> **Task brief**: What you return should be the entries, unchanged, without their pictures.

== Record extracts ==

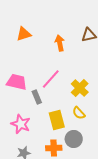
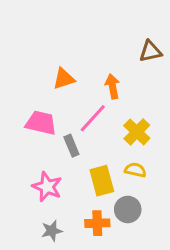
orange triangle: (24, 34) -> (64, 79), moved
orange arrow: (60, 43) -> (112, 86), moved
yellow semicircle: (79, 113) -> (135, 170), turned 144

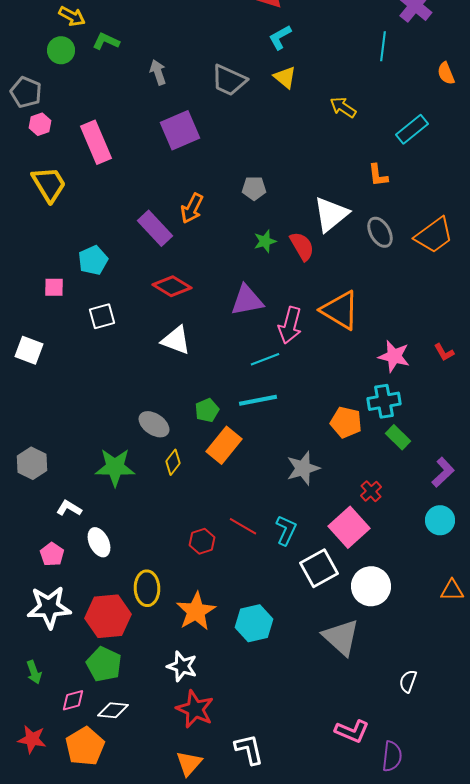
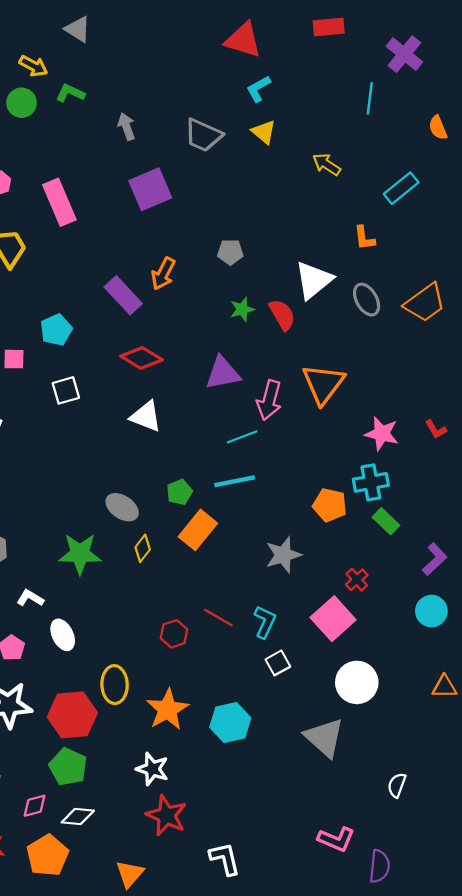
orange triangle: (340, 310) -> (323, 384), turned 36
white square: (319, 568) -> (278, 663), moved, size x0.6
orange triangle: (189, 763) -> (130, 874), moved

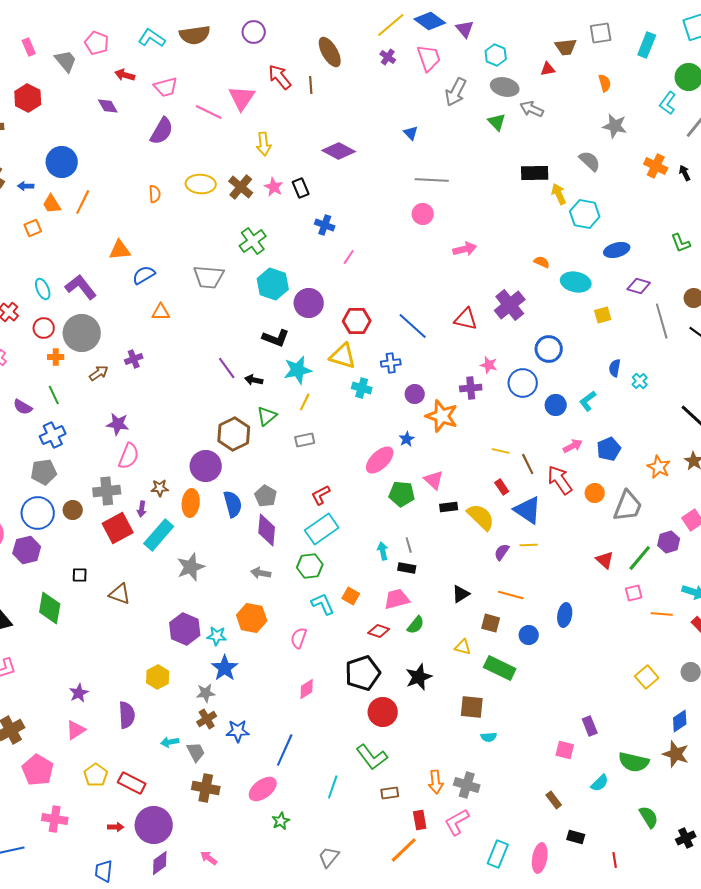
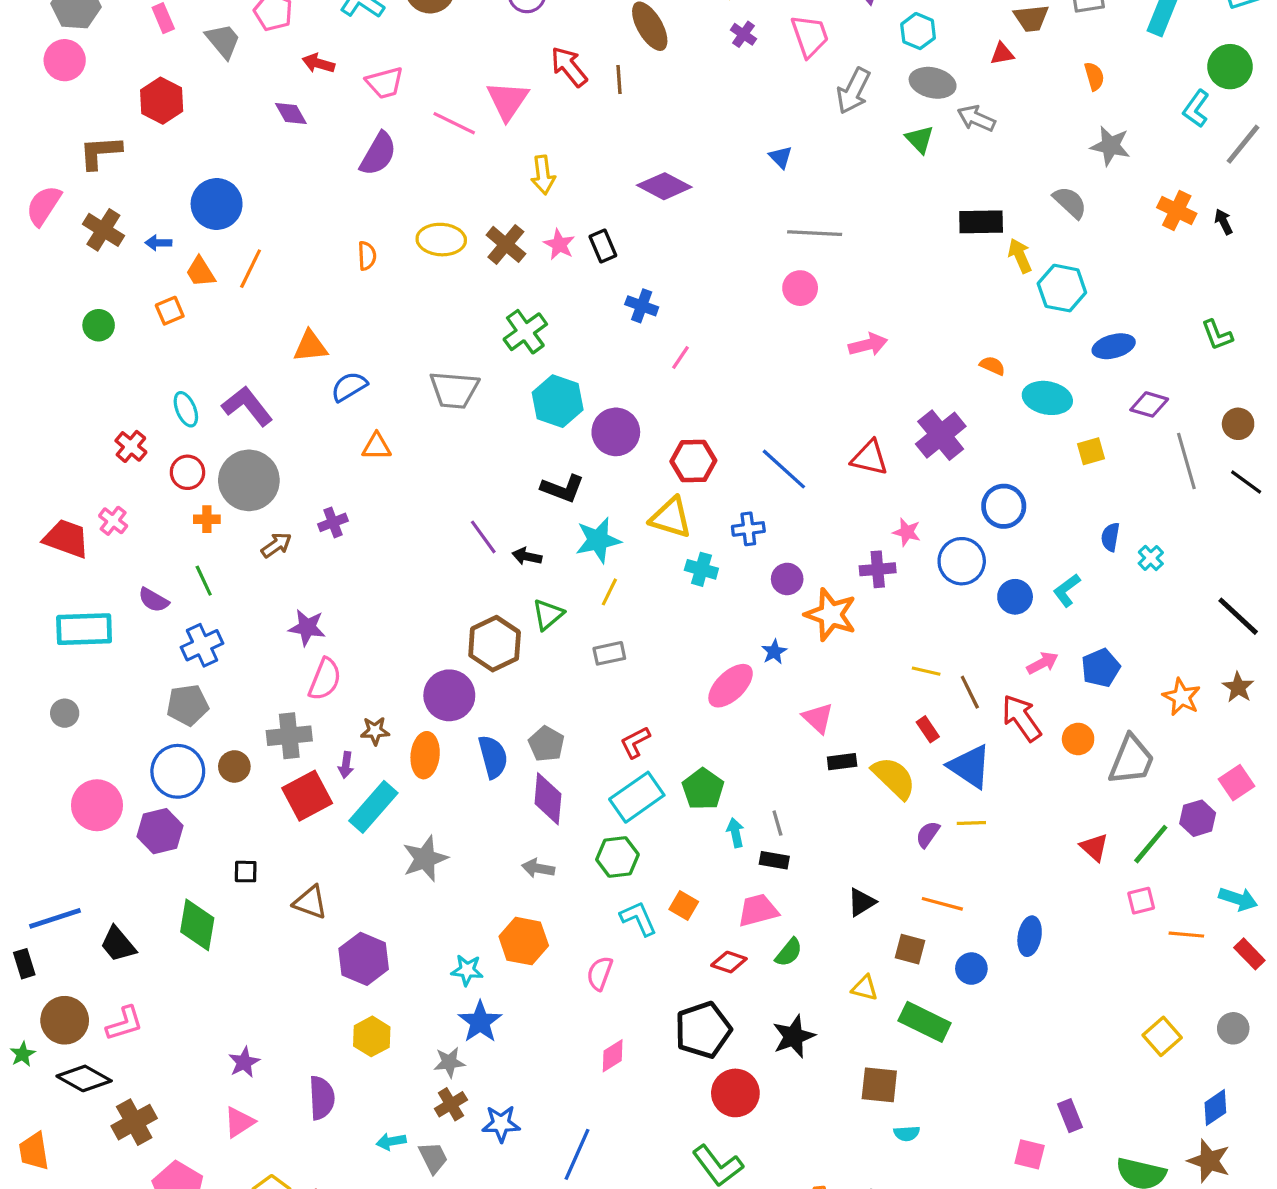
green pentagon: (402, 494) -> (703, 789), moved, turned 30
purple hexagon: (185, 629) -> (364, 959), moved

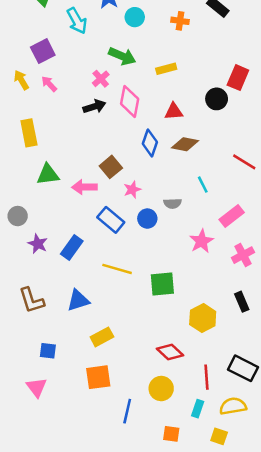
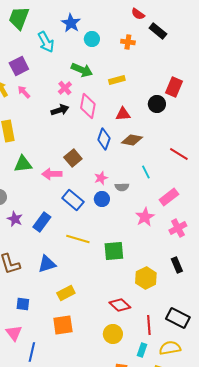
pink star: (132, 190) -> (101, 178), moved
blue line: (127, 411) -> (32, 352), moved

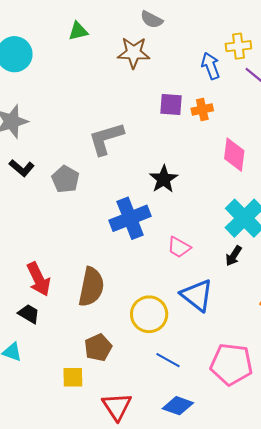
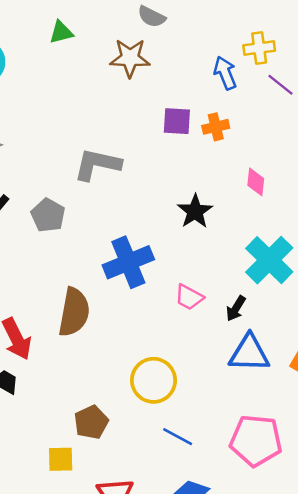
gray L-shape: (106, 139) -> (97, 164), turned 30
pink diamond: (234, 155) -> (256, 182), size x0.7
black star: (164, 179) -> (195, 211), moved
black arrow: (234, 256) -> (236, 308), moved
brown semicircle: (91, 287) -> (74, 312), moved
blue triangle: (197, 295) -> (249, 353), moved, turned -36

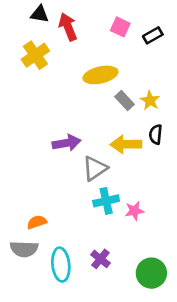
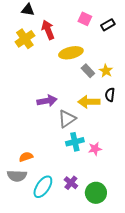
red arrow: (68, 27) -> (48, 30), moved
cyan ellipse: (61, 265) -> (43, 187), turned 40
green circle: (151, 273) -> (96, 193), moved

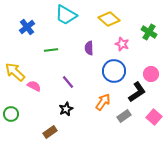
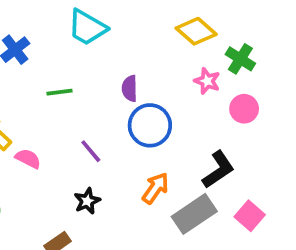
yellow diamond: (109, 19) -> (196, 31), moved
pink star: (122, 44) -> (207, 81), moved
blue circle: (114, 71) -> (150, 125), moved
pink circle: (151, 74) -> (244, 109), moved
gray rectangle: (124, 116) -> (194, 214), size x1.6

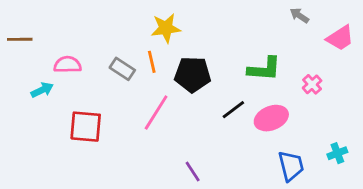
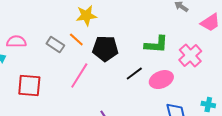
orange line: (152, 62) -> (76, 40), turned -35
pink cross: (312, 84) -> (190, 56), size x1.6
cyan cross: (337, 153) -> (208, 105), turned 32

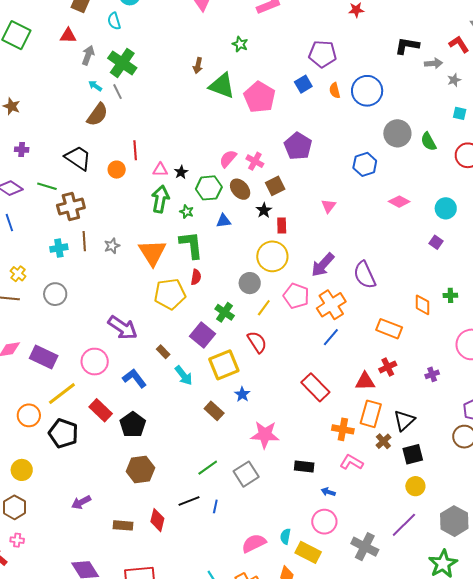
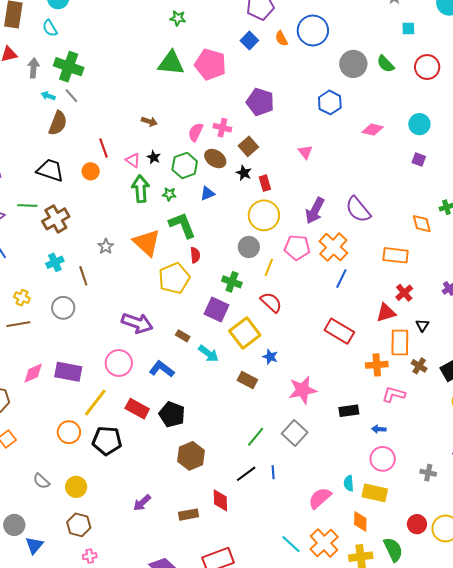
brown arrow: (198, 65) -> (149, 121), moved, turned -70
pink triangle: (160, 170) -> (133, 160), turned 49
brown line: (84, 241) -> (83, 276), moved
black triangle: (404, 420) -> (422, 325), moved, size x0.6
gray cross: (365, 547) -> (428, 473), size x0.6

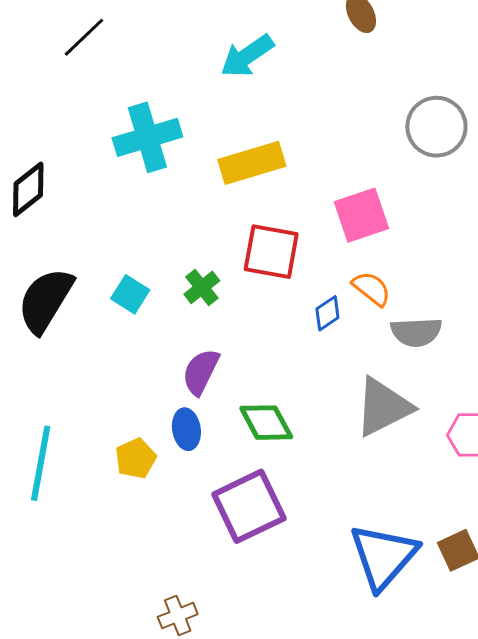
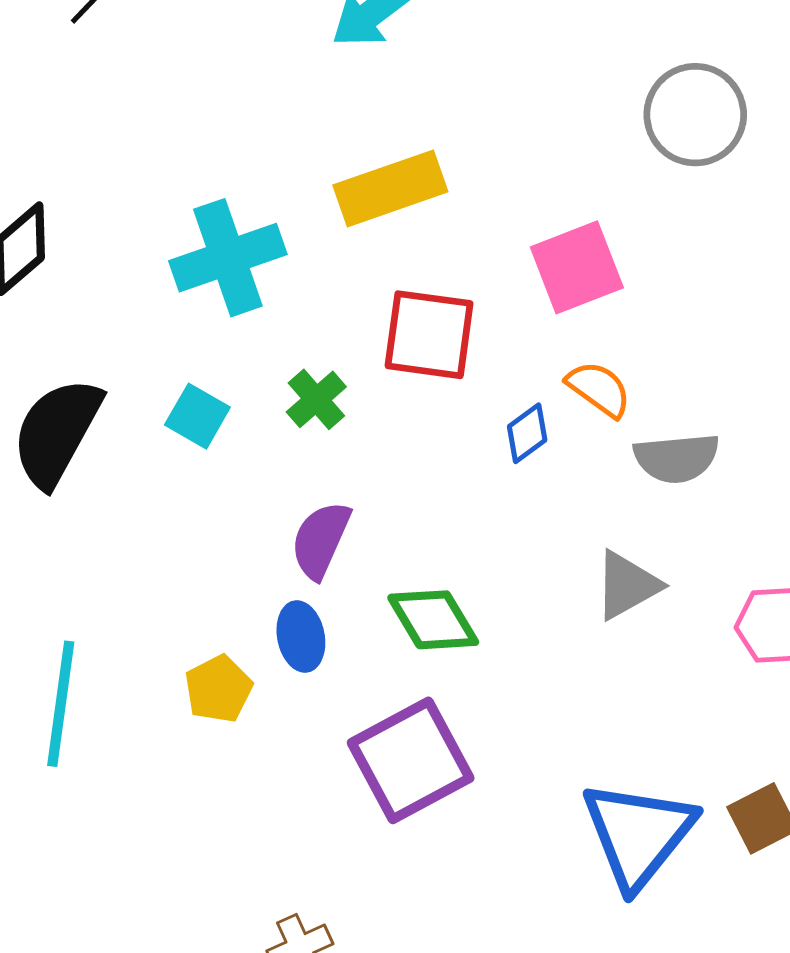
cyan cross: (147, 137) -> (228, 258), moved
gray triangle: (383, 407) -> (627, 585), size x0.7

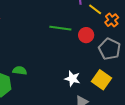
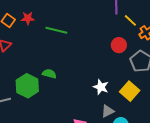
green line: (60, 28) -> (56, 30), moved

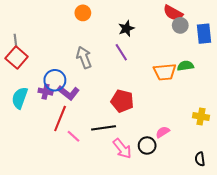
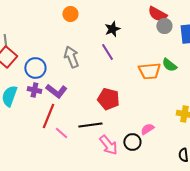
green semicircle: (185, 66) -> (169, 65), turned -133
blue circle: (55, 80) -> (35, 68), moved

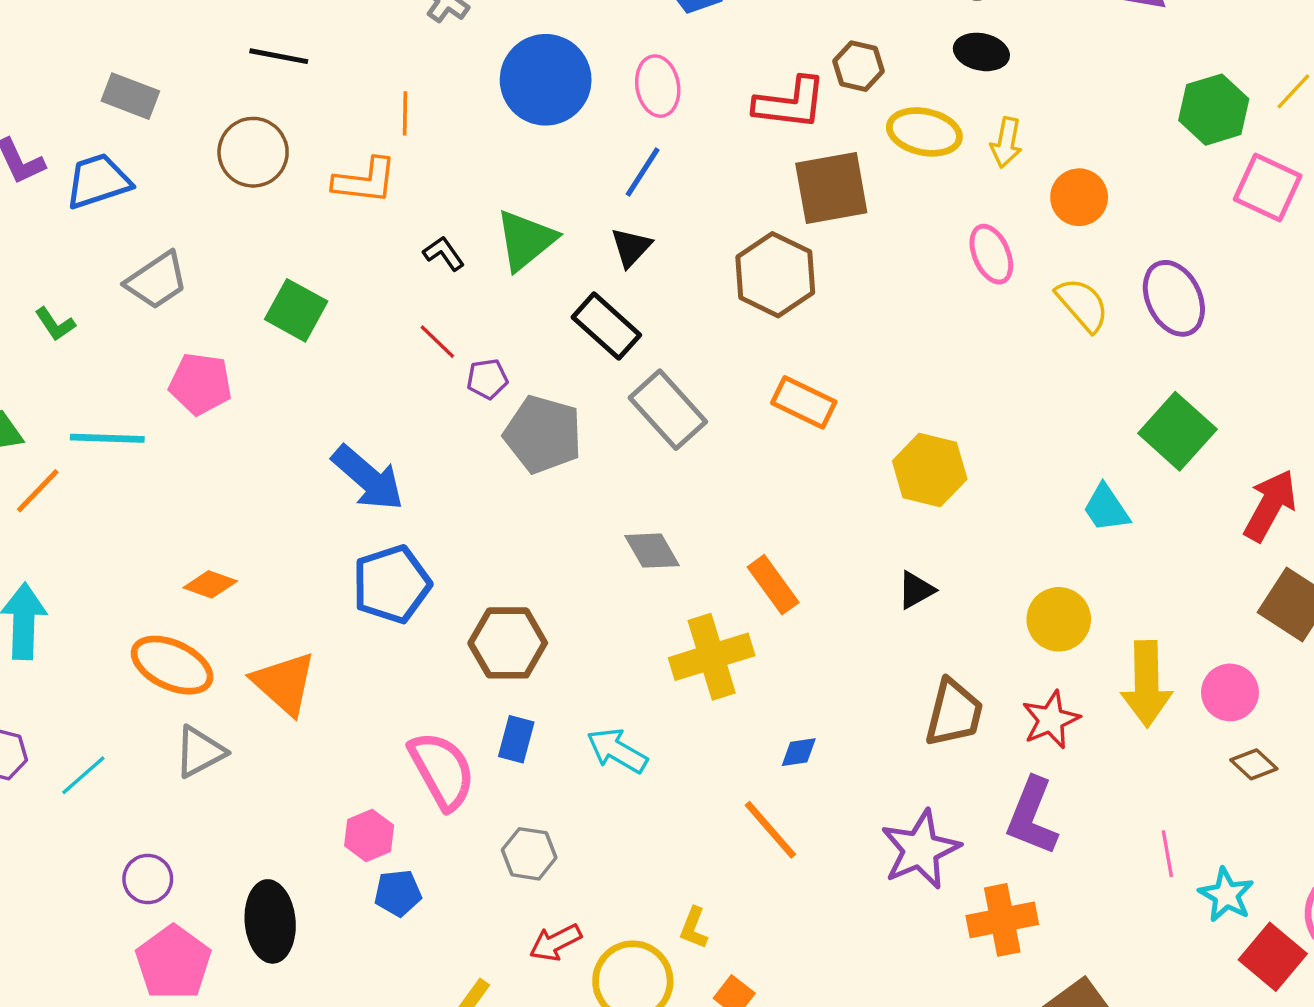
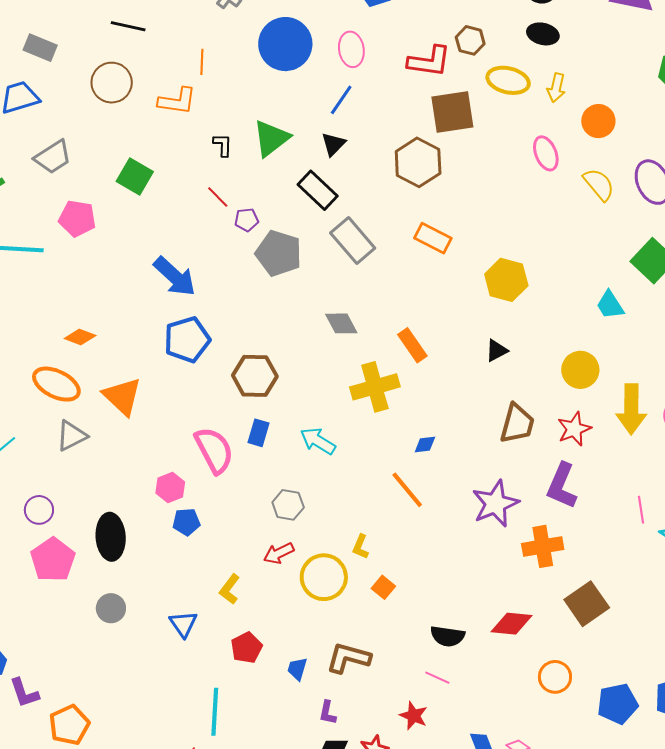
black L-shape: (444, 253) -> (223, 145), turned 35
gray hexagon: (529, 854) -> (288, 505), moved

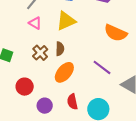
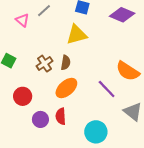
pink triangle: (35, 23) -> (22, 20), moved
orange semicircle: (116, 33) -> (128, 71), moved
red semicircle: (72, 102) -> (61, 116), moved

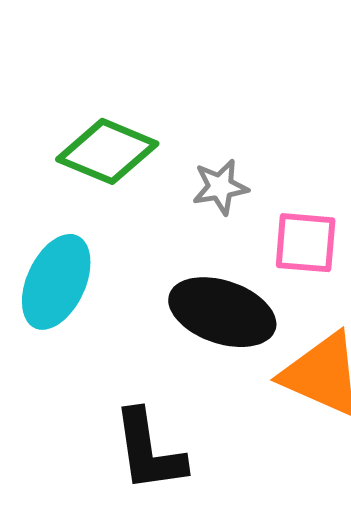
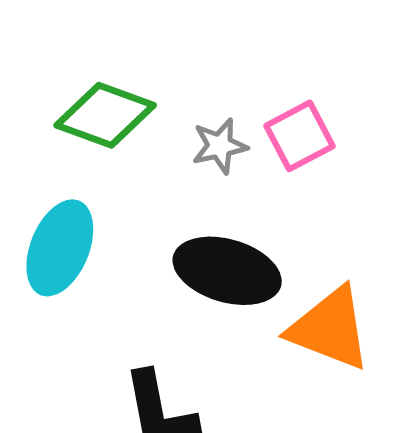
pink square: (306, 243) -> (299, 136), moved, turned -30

===

> **Result**:
orange triangle: (24, 34) -> (64, 79), moved
orange arrow: (60, 43) -> (112, 86), moved
yellow semicircle: (79, 113) -> (135, 170), turned 144

orange triangle: (340, 310) -> (323, 384), turned 36
white square: (319, 568) -> (278, 663), moved, size x0.6
orange triangle: (189, 763) -> (130, 874), moved

green pentagon: (402, 494) -> (703, 789), moved, turned 30
purple hexagon: (185, 629) -> (364, 959), moved

pink star: (132, 190) -> (101, 178), moved
blue line: (127, 411) -> (32, 352), moved

gray L-shape: (106, 139) -> (97, 164), turned 30
pink diamond: (234, 155) -> (256, 182), size x0.7
black star: (164, 179) -> (195, 211), moved
black arrow: (234, 256) -> (236, 308), moved
brown semicircle: (91, 287) -> (74, 312), moved
blue triangle: (197, 295) -> (249, 353), moved, turned -36

red arrow: (68, 27) -> (48, 30), moved
cyan ellipse: (61, 265) -> (43, 187), turned 40
green circle: (151, 273) -> (96, 193), moved

yellow diamond: (109, 19) -> (196, 31), moved
pink star: (122, 44) -> (207, 81), moved
blue circle: (114, 71) -> (150, 125), moved
pink circle: (151, 74) -> (244, 109), moved
gray rectangle: (124, 116) -> (194, 214), size x1.6

orange line: (152, 62) -> (76, 40), turned -35
pink cross: (312, 84) -> (190, 56), size x1.6
cyan cross: (337, 153) -> (208, 105), turned 32

brown arrow: (198, 65) -> (149, 121), moved, turned -70
pink triangle: (160, 170) -> (133, 160), turned 49
brown line: (84, 241) -> (83, 276), moved
black triangle: (404, 420) -> (422, 325), moved, size x0.6
gray cross: (365, 547) -> (428, 473), size x0.6

cyan cross: (147, 137) -> (228, 258), moved
gray triangle: (383, 407) -> (627, 585), size x0.7

green line: (60, 28) -> (56, 30), moved

green semicircle: (185, 66) -> (169, 65), turned -133
blue circle: (55, 80) -> (35, 68), moved

black L-shape: (444, 253) -> (223, 145), turned 35
gray hexagon: (529, 854) -> (288, 505), moved

pink triangle: (35, 23) -> (22, 20), moved
orange semicircle: (116, 33) -> (128, 71), moved
red semicircle: (72, 102) -> (61, 116), moved

pink square: (306, 243) -> (299, 136), moved, turned -30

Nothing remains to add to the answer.